**GOAL OF THE EXERCISE**
Once you have located the line containing "camera: 70 degrees right, 5 degrees up" in the material below, return it exactly along with each line after it through the line containing "(274, 435) = (115, 486): white gift -> none".

**EXCERPTED RECORDS**
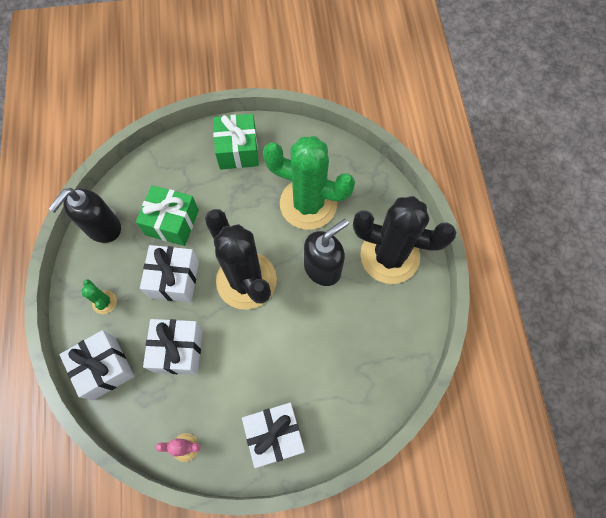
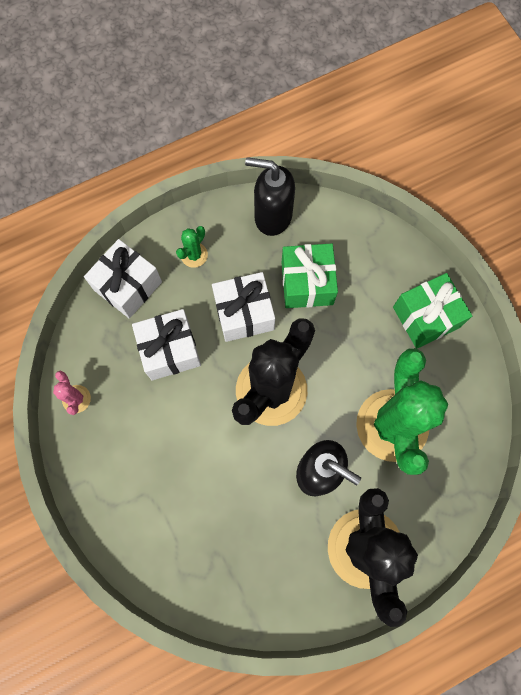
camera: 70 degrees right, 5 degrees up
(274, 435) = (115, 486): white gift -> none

* * *

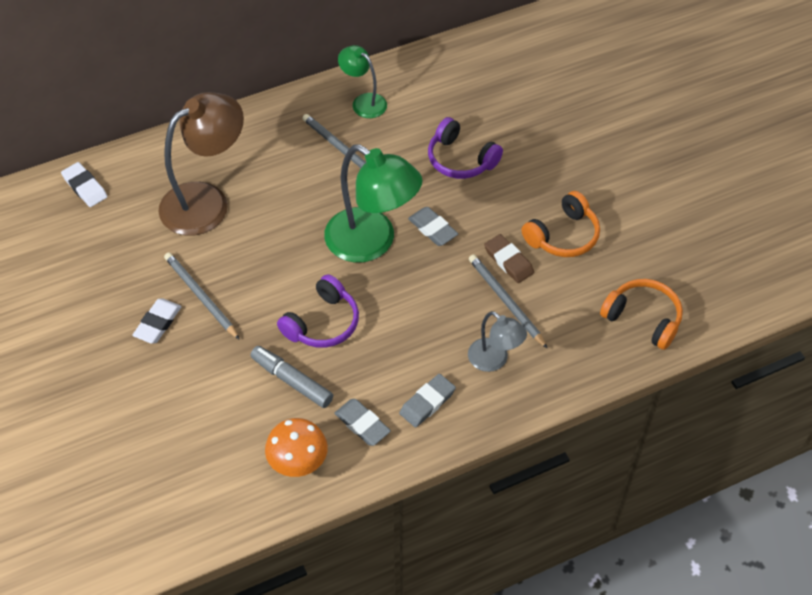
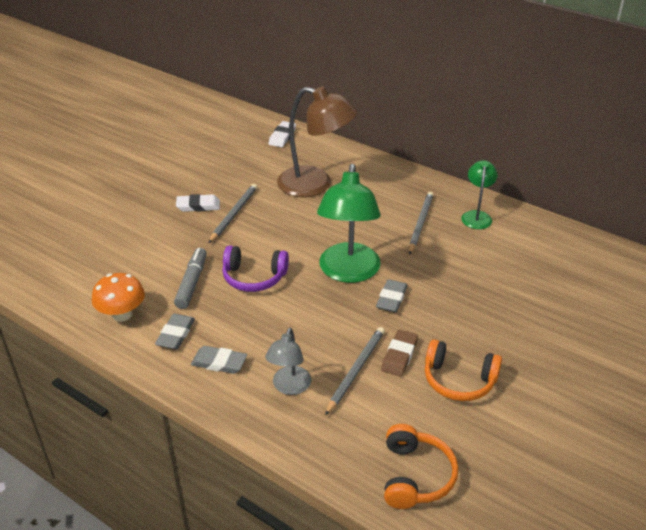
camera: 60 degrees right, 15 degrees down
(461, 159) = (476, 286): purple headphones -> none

**WRITTEN ANSWER**
camera: 70 degrees right, 5 degrees up
(274, 435) = (115, 486): white gift -> none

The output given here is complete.